Exercise description:
Each line that holds the word "blood" counts once. Give the total number of such lines and nothing else.

## Start Task input

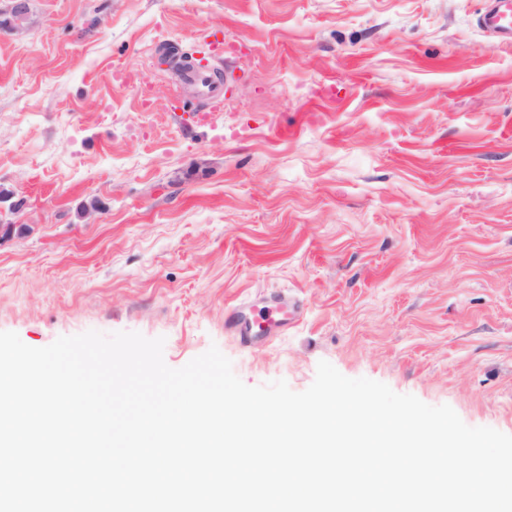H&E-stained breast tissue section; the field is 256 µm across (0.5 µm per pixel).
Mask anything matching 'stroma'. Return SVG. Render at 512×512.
<instances>
[{
    "mask_svg": "<svg viewBox=\"0 0 512 512\" xmlns=\"http://www.w3.org/2000/svg\"><path fill=\"white\" fill-rule=\"evenodd\" d=\"M485 0H28L0 30V331L319 361L512 435V45ZM221 31L224 55L208 42ZM227 73L205 107L162 52ZM20 209H13V202ZM299 312L243 344L258 296ZM477 26L495 43H511L512 1L486 0L484 10L477 19Z\"/></svg>",
    "mask_w": 512,
    "mask_h": 512,
    "instance_id": "35a3bbf8",
    "label": "stroma"
}]
</instances>
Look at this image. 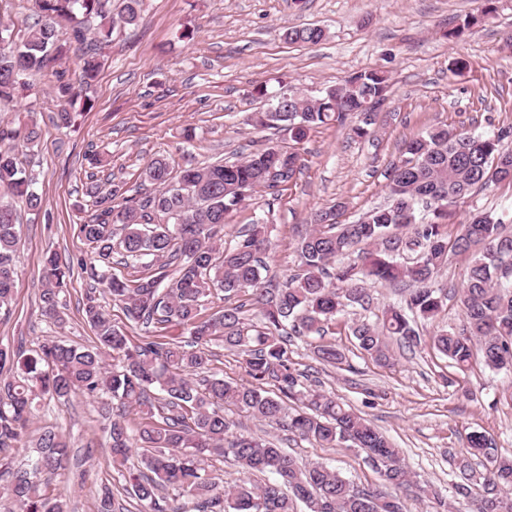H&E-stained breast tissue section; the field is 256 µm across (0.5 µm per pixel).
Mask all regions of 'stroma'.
<instances>
[{
    "label": "stroma",
    "instance_id": "stroma-1",
    "mask_svg": "<svg viewBox=\"0 0 512 512\" xmlns=\"http://www.w3.org/2000/svg\"><path fill=\"white\" fill-rule=\"evenodd\" d=\"M469 16L478 24L448 40L446 31ZM308 24L323 27L326 39L310 46L284 42L285 28ZM186 28L193 39L182 38ZM105 59L94 107L79 116L76 129L53 123L52 81L42 74L30 78L31 97L0 112L1 125L37 123L38 146L19 142L15 151L36 174L43 197L39 214L18 211L17 278L11 304L0 309L2 347L33 349L49 335L79 348L94 343L81 312L89 283L81 267H74L60 297L62 326L46 321L40 302L45 252L85 254L73 227L92 212L88 174L136 191L143 168L159 155L179 169L243 157L268 144L291 145L286 129L251 125V113L265 106L254 93L257 85L275 91L285 82L317 96L365 71L385 72L390 84L369 136H354L351 115L312 129L299 145L301 169L286 189L254 194L230 214L220 234L225 241L251 224H267L272 248L265 261L277 283L297 271L296 246L316 210L337 207L339 222L349 223L386 203V173L405 142L439 125L486 136L512 129V0H144L142 20L114 30ZM457 61L465 64L458 73ZM187 125L197 132L190 144L180 136ZM95 155L106 166L92 167ZM475 209L503 215L512 233V183L490 184L450 205L449 236ZM471 261V255L449 253L435 281L448 295L442 312L435 322L419 323L416 347L391 343L388 363L361 352L350 330L353 321L374 319L387 305L403 302L399 289L380 284L370 289L369 310L351 308L326 336L343 353L342 364L318 363L310 339L292 345L308 385L350 405L400 449L418 481L448 497L458 480L455 459L483 468V457L470 453L471 435L486 436L499 454L512 456V403L501 399L512 387V369H490L477 356L462 372L432 343L438 330L462 321L459 295ZM110 403L105 395L78 394L41 407L13 456L14 465L25 464L28 445L44 426L65 434L72 443L70 469L42 480L48 489L64 490L70 512H99L107 488L127 512L139 510L112 464L101 417ZM228 416L241 434L276 437L299 462L328 465L362 488L384 486L359 449L343 443L324 448L237 411Z\"/></svg>",
    "mask_w": 512,
    "mask_h": 512
}]
</instances>
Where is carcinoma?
<instances>
[{
  "label": "carcinoma",
  "mask_w": 512,
  "mask_h": 512,
  "mask_svg": "<svg viewBox=\"0 0 512 512\" xmlns=\"http://www.w3.org/2000/svg\"><path fill=\"white\" fill-rule=\"evenodd\" d=\"M34 22L19 38L0 24V110L28 88L26 78L50 70L58 127L77 125V100L91 105L88 90L97 82L104 56L101 45L117 26L136 25L144 0H122L112 14V0H33ZM293 45H316L325 38L318 26L291 27L284 33ZM74 59L77 78L61 63ZM388 76L368 71L348 77L314 99L289 98V112H259L260 127H288L299 144L310 130L349 114L363 116L353 128L358 138L369 134L376 108L386 99ZM511 132L493 136L457 133L437 126L404 146L391 167L389 200L358 220L342 224L336 208L314 212L312 228L297 244L300 272L282 288L272 287L261 256L271 242L267 225L253 224L229 246L218 242L226 215L246 197L274 195L296 175L300 153L288 146L266 145L235 161L191 164L175 172L164 157L152 159L143 179L154 187L144 197L123 187L87 189L93 214L76 225L79 241L94 254L90 291L82 307L95 335V346L78 349L48 336L38 349L0 348V477L3 493L17 512H67L65 496L48 490L44 472L66 468L70 444L52 427L43 429L35 454L24 467L10 453L21 442L40 396L65 403L76 395H108L122 413L103 415L111 440L112 462L128 474L135 497L150 512H187L182 498L197 512H403L400 499L377 489H358L341 472L321 463L301 464L280 443L234 432L225 415L233 407L260 422L324 447L349 442L377 458V472L395 489L427 487L414 476L388 438L347 404L304 386L288 347V332L298 337L322 336L336 317L370 305L368 284L401 286L407 308L390 306L376 321L353 322L358 347L376 361H389V343L408 347L420 340L416 321L433 319L443 306L434 287L448 262V206L491 183H512ZM36 126L0 127V308L13 296L14 256L19 237L14 202L33 212L43 199L36 176L27 171L14 142L34 143ZM460 252L474 248L466 285L460 295L463 321L458 329L434 337L436 349L459 370H466L479 350L494 370L512 366V234L498 217L476 210L461 225L454 243ZM358 252L359 262L336 264V258ZM137 274L112 272L114 254ZM71 263L56 252L44 255L40 301L43 315L62 322L60 294L67 287ZM214 290L229 299L241 292L261 309L260 323H247L242 306H227L204 317L200 301ZM110 296L126 318L144 328L173 327L176 336L148 335L134 343L112 323L99 296ZM215 342L242 356L247 384L228 382L211 372L208 347ZM318 362L336 365L341 353L333 345L314 346ZM112 358L113 364L107 363ZM277 388L271 394L266 385ZM126 412L143 416L133 437ZM472 454L489 463L482 472L465 458L457 463L461 482L455 494L470 501V512H512V458L497 454L481 435L470 439ZM211 456L232 458L246 473L271 476L264 484L240 480L223 485L202 467ZM177 490L168 499L161 487Z\"/></svg>",
  "instance_id": "1"
}]
</instances>
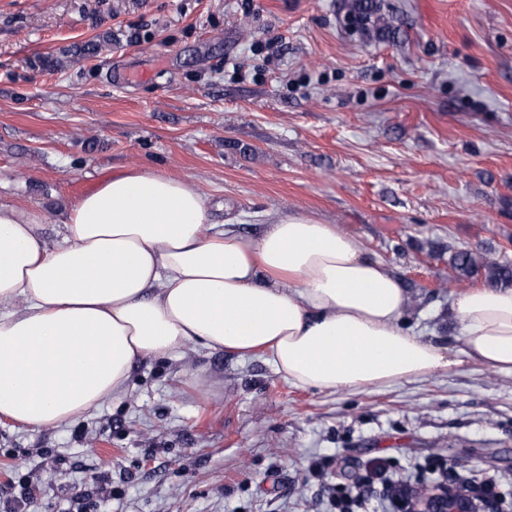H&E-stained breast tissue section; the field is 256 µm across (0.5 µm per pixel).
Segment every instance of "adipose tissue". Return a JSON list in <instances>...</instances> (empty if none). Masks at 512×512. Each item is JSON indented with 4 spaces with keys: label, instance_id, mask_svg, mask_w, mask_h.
<instances>
[{
    "label": "adipose tissue",
    "instance_id": "obj_1",
    "mask_svg": "<svg viewBox=\"0 0 512 512\" xmlns=\"http://www.w3.org/2000/svg\"><path fill=\"white\" fill-rule=\"evenodd\" d=\"M0 204V418L67 425L124 391L134 363L201 346L264 355L295 386L363 389L466 360L512 371V288L458 292V350L403 330L397 276L336 225L286 214L256 237L160 171L113 174L48 243Z\"/></svg>",
    "mask_w": 512,
    "mask_h": 512
}]
</instances>
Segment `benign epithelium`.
<instances>
[{"label":"benign epithelium","mask_w":512,"mask_h":512,"mask_svg":"<svg viewBox=\"0 0 512 512\" xmlns=\"http://www.w3.org/2000/svg\"><path fill=\"white\" fill-rule=\"evenodd\" d=\"M512 502L491 494L478 499L448 486L422 485L411 491L408 512H509Z\"/></svg>","instance_id":"obj_1"}]
</instances>
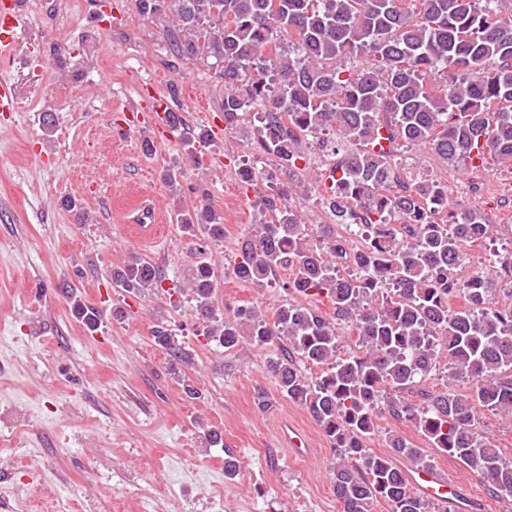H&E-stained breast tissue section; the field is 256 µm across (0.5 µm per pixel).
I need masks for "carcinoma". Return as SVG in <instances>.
Returning <instances> with one entry per match:
<instances>
[{"label":"carcinoma","instance_id":"1","mask_svg":"<svg viewBox=\"0 0 512 512\" xmlns=\"http://www.w3.org/2000/svg\"><path fill=\"white\" fill-rule=\"evenodd\" d=\"M139 14L158 23L177 60L202 63L224 79V125L254 127L266 154L278 159L280 179L254 165L240 178L256 196L258 223L238 243L232 274L257 288L290 271L283 287L330 299L332 313L299 302L266 318L254 307L227 316L216 306V273L197 260L178 292L205 324V335L225 349L248 339L255 347L278 344L268 370L280 394L304 406L338 451L330 467L343 512H436L412 493L395 463L432 468L422 448L390 435V454L367 448L378 431L381 405L410 422L429 445L472 469L488 493L512 501V463L476 432L475 408L512 417V251L495 252L457 278L470 262L464 247L491 242L494 225L471 210L455 223L436 224L431 209L447 196L442 180L418 173L408 197L380 198L397 144L429 148L446 165L491 159L512 168V7L502 0H136ZM288 114V124L280 113ZM334 131L345 166L326 198L336 221L356 214L337 201L352 200L377 214L367 225L361 270L345 277L350 258L332 224L312 228L283 203L305 187L296 161ZM187 158L205 134L187 128ZM413 227L402 240L387 217ZM176 222L193 236L224 240V214L204 192L193 209H178ZM112 288L146 295L162 286L157 266L130 255L112 268ZM74 312L96 327L102 313L74 300ZM357 336L359 351L338 354L340 336ZM156 342L176 370L185 352L164 321ZM448 359L447 381L466 379L468 391L424 394L412 404L403 393ZM320 369L306 377L297 363Z\"/></svg>","mask_w":512,"mask_h":512}]
</instances>
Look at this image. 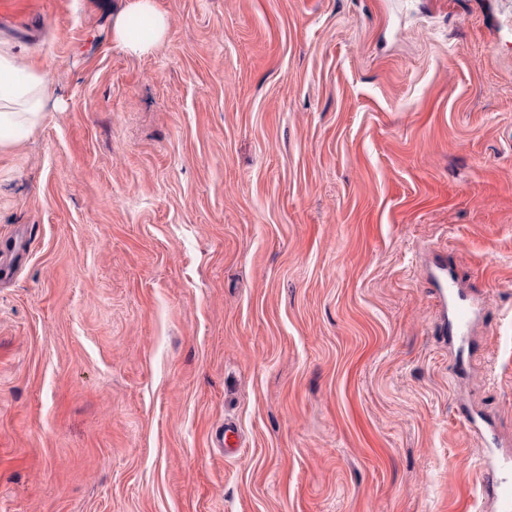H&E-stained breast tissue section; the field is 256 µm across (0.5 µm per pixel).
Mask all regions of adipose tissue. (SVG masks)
<instances>
[{
  "label": "adipose tissue",
  "instance_id": "obj_1",
  "mask_svg": "<svg viewBox=\"0 0 512 512\" xmlns=\"http://www.w3.org/2000/svg\"><path fill=\"white\" fill-rule=\"evenodd\" d=\"M167 27L166 17L152 0H129L112 34L128 52L143 54L162 40ZM47 101L44 74L0 50V151L19 145L42 125Z\"/></svg>",
  "mask_w": 512,
  "mask_h": 512
}]
</instances>
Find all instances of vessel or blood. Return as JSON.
<instances>
[{"label": "vessel or blood", "instance_id": "1", "mask_svg": "<svg viewBox=\"0 0 512 512\" xmlns=\"http://www.w3.org/2000/svg\"><path fill=\"white\" fill-rule=\"evenodd\" d=\"M427 275L439 297L440 332L450 347L464 352L470 345V332L478 305L461 293L445 260L433 259L427 268ZM477 480L483 497L492 503L495 512H512L511 454L489 456L478 469Z\"/></svg>", "mask_w": 512, "mask_h": 512}]
</instances>
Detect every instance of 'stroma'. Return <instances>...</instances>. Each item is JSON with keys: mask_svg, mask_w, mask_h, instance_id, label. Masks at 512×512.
Masks as SVG:
<instances>
[{"mask_svg": "<svg viewBox=\"0 0 512 512\" xmlns=\"http://www.w3.org/2000/svg\"><path fill=\"white\" fill-rule=\"evenodd\" d=\"M0 0V512H486L512 451V0ZM443 257L482 310L466 369ZM237 424L240 452L217 439ZM167 27L166 17L156 10L152 0H130L119 13L112 34L128 52L144 54L162 40ZM47 101L45 75L0 49V151L19 145L42 125ZM427 275L436 286L439 297L440 332L450 347L463 353L466 347H470L469 335L477 317L478 303L461 293L456 278L448 273V263L442 258H434L430 262ZM481 493L496 512L512 511V455L491 454L476 472Z\"/></svg>", "mask_w": 512, "mask_h": 512, "instance_id": "35a3bbf8", "label": "stroma"}]
</instances>
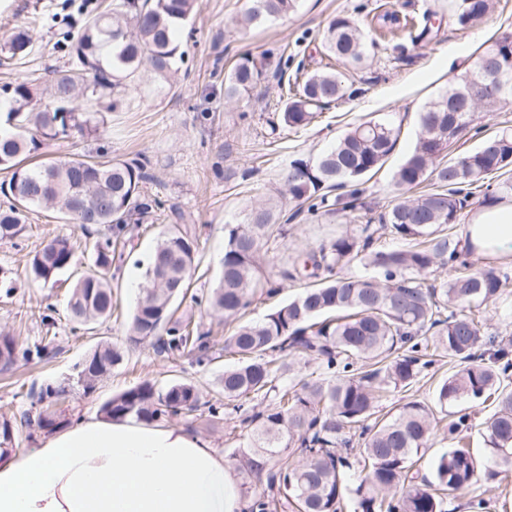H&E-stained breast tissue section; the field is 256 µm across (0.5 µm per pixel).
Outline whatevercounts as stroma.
I'll return each instance as SVG.
<instances>
[{
	"mask_svg": "<svg viewBox=\"0 0 512 512\" xmlns=\"http://www.w3.org/2000/svg\"><path fill=\"white\" fill-rule=\"evenodd\" d=\"M66 0H0V45L13 31L27 27L33 50L23 60L0 56V85L33 81L46 69L60 66L54 44L57 30L53 19L63 13ZM250 7L249 0H200L189 25L194 37L184 44L185 62L175 77L161 81L148 70L128 79L118 94L119 105L107 113L100 133L74 139L41 141L38 154L59 158L72 154L131 159L143 153L150 157L147 194L177 208L199 241L198 268L194 275L197 292L214 288L224 259V228L243 222L253 204L273 196L281 171L297 158L311 159L329 149L352 124L392 118L402 123L399 141L383 168L367 183L363 198L376 211L394 200L392 176L415 144L418 117L428 102L456 81L474 55L504 32H512V0H498L494 11L473 29L449 23L448 0H298L293 12L277 19L238 28L237 16ZM402 16L437 13L442 24L438 36L428 44L412 45L402 31L380 32V10ZM353 17L371 41L369 58L353 78L361 95L332 106L312 125L272 134L271 125L281 110L278 87L279 60L284 56L302 61L311 71L327 64L319 47L324 30L334 16ZM460 50L456 62L448 53ZM264 54L269 66L249 96L224 99L223 71L244 54ZM289 215L288 234L274 245L263 263L266 277L281 279L296 257L323 239L352 230L348 216L301 213L294 202L281 203ZM25 229L16 242L0 241V267L15 278V287L0 288V330L10 332L19 344L43 347L42 358L0 365V416L21 415L29 409L31 386L62 385L67 397L61 406L62 424L77 416L101 414L105 402L143 381L162 386L172 381L195 384L203 397H211L225 366L234 362L224 356L214 362L191 357L171 358L154 341L132 342L131 320L144 265L168 221L155 217L140 230L131 250L115 257L118 268L112 283L118 307L111 318L88 331L73 327L67 311L72 273L57 283H43L26 274L32 252L56 237L70 238L77 247L80 268L91 263L94 235L76 224L64 223L43 208L29 210ZM55 310L53 325H44L38 310ZM102 341L125 352L121 367L90 393L77 383L78 367ZM179 425L208 440L230 467L235 455L247 445V435H226L223 424H210L195 415L179 418ZM485 500V512H512V470L495 481L479 483L446 502L447 512H478L477 500Z\"/></svg>",
	"mask_w": 512,
	"mask_h": 512,
	"instance_id": "stroma-1",
	"label": "stroma"
}]
</instances>
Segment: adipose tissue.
Returning a JSON list of instances; mask_svg holds the SVG:
<instances>
[{
	"mask_svg": "<svg viewBox=\"0 0 512 512\" xmlns=\"http://www.w3.org/2000/svg\"><path fill=\"white\" fill-rule=\"evenodd\" d=\"M476 252L512 250V203L463 227ZM240 477L185 427L86 415L0 455V512H241Z\"/></svg>",
	"mask_w": 512,
	"mask_h": 512,
	"instance_id": "1",
	"label": "adipose tissue"
}]
</instances>
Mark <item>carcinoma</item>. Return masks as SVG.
I'll return each instance as SVG.
<instances>
[{"label": "carcinoma", "instance_id": "carcinoma-1", "mask_svg": "<svg viewBox=\"0 0 512 512\" xmlns=\"http://www.w3.org/2000/svg\"><path fill=\"white\" fill-rule=\"evenodd\" d=\"M252 2L237 25L280 17L294 10L297 0ZM196 6L197 0H112V8L102 10L85 2L81 27L74 31L64 26L56 42L67 56L64 66L53 70L40 88L28 81L0 86V96L8 101L3 113L8 129L0 132V168L10 172L7 186L0 188V240L20 234L22 212L29 207L52 209L85 230L105 229L95 242L92 264L70 294L69 316L79 325L112 316V263L121 235L131 224L140 228L161 209V202L143 189L151 161L145 156L106 161L76 156L27 163L23 156L38 149L37 139L27 133L33 130L44 140H57L99 132L104 113L118 106L114 91L144 63L161 79L172 73L183 56L175 31ZM494 9L495 0H450L448 19L467 29ZM379 20L405 30L413 45L438 35L430 13L419 21L385 12ZM322 47L346 69L367 59L363 30L346 15L329 21ZM31 48L29 31L19 29L3 50L23 58ZM486 57L493 58L505 91L479 108L495 112L512 100V33H503L420 113L415 145L392 177L397 203L376 218L363 216L365 222L353 231L308 251L292 270L282 272L285 280L309 281L303 292L260 321L238 324L224 337L220 351L238 356L239 363L217 378L212 399L202 400L191 383L172 382L159 390L144 381L105 403V416L153 422L201 411L250 426L248 446L239 454L240 469L265 479L266 487L246 489V512H274L279 506L295 512H343L349 499L355 512H446L445 497L511 469L512 388L505 381L512 378V339L483 336L481 307L497 299L512 276L492 265L472 268L463 258L470 247L461 252L444 235L474 195L496 200L512 194L511 178L497 183L489 179L512 171L511 131L486 135L476 149L447 159L448 126L462 134L474 121L471 111H448V94L475 75ZM263 75V61L241 58L224 73V97H243ZM356 94L353 83L332 67L307 74L283 100L280 124L305 128L323 110ZM399 134L400 128L390 122L352 126L318 158L292 161L278 195L308 204L311 214L356 211L361 181L382 168ZM339 188L347 192L333 195ZM280 215L277 200L268 198L253 206L243 223L228 229L218 285L201 297L192 296L196 304L224 316L226 324L240 319L259 284L269 241L283 234L277 226ZM383 230L402 245L375 247V237ZM196 260V237L178 223L168 225L146 267L131 328L139 341L164 332L161 351L173 357L188 351L199 361H213L217 350L209 332L177 316L175 307L190 291ZM356 261L373 267L382 280L340 274ZM74 265V245L56 238L34 252L27 268L33 279L47 283ZM446 268L447 277L426 282L425 274ZM40 355V347H23L15 337L0 333V363ZM444 355L457 365L437 385L435 406L414 400L393 414L379 415L388 393L409 391L423 369ZM292 357L317 362L323 377L293 385L282 382ZM124 360L121 348L99 343L85 358L78 383L91 392ZM65 393L52 384L31 391L40 412L24 414L23 424L56 427L52 408ZM463 398L494 403V411L481 422L484 458L462 445L473 423L471 414L458 412L447 425L456 446L438 459L433 478L411 472L436 430L434 407L443 411ZM259 400L268 402L262 410ZM356 431L363 439L365 474L349 490L344 469L350 467ZM291 449L301 456L296 464L288 461Z\"/></svg>", "mask_w": 512, "mask_h": 512}]
</instances>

## End Task input

Task response:
2